◆ WHAT THE TASK REQUIRES: Nothing but the text belongs in the answer: the listing below, copied exactly, without pictures.

◆ RECORDS FOR THIS EXERCISE:
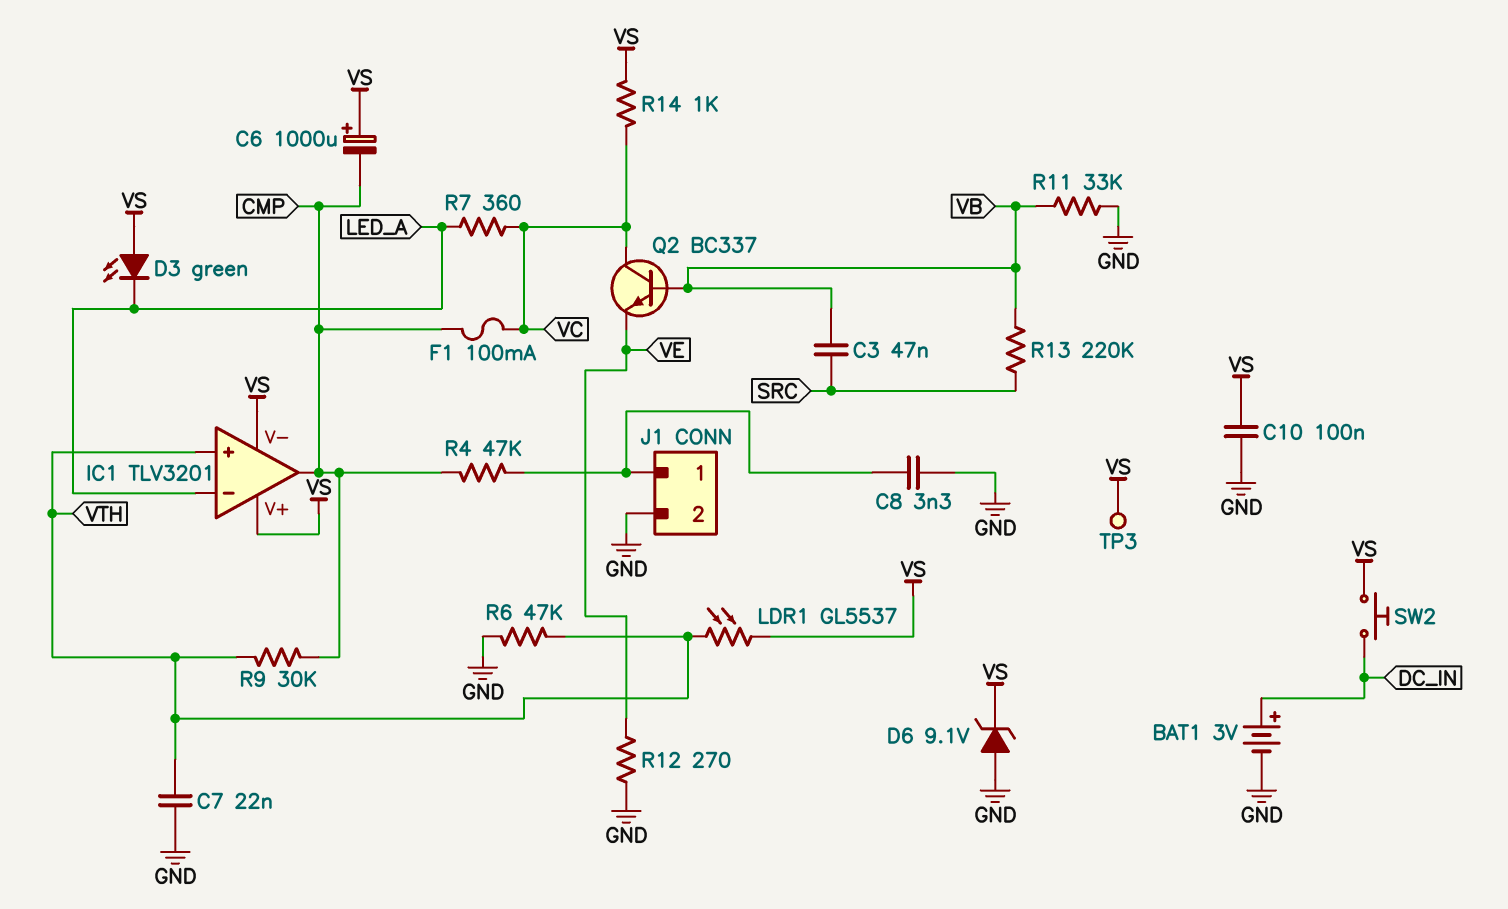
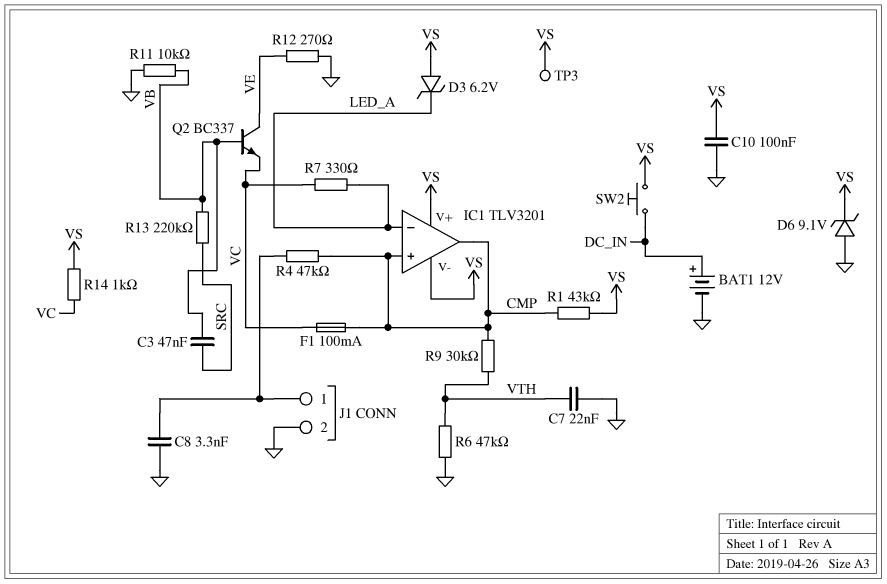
BAT1: 3V (plus DC_IN, minus GND) -> 12V (plus DC_IN, minus GND)
C6: 1000uF (plus VS, minus CMP) -> none
D3: LED green (A VS, K LED_A) -> zener 6.2V (A VS, K LED_A)
IC1 pin in+: VTH -> CMP
LDR1: GL5537 (VS, VTH) -> none
Q2: NPN BC337 (B VB, C VC, E VE) -> NPN BC337 (B VB, C VE, E VC)
R1: none -> 43k (CMP, VS)
R7: 360 (LED_A, VC) -> 330 (LED_A, VC)
R11: 33k (GND, VB) -> 10k (GND, VB)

◆ RESPONSE TO THE EXERCISE:
BAT1: 3V (plus DC_IN, minus GND) -> 12V (plus DC_IN, minus GND)
C6: 1000uF (plus VS, minus CMP) -> none
D3: LED green (A VS, K LED_A) -> zener 6.2V (A VS, K LED_A)
IC1 pin in+: VTH -> CMP
LDR1: GL5537 (VS, VTH) -> none
Q2: NPN BC337 (B VB, C VC, E VE) -> NPN BC337 (B VB, C VE, E VC)
R1: none -> 43k (CMP, VS)
R7: 360 (LED_A, VC) -> 330 (LED_A, VC)
R11: 33k (GND, VB) -> 10k (GND, VB)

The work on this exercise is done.